(Scene change data)
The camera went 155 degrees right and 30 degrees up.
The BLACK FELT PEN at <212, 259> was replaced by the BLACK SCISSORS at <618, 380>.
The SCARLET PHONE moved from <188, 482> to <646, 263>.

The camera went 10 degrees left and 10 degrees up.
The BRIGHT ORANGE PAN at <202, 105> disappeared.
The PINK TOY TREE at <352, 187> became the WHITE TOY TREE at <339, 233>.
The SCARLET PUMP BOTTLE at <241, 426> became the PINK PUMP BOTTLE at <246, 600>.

WHAT IS BEING ASKED: No line before the one with "The BLACK FELT" belongs in the answer; copy that line and the rest of the records exactly.

COMPLETED EXERCISE:
The BLACK FELT PEN at <212, 259> was replaced by the BLACK SCISSORS at <618, 380>.
The SCARLET PHONE moved from <188, 482> to <646, 263>.

The camera went 10 degrees left and 10 degrees up.
The BRIGHT ORANGE PAN at <202, 105> disappeared.
The PINK TOY TREE at <352, 187> became the WHITE TOY TREE at <339, 233>.
The SCARLET PUMP BOTTLE at <241, 426> became the PINK PUMP BOTTLE at <246, 600>.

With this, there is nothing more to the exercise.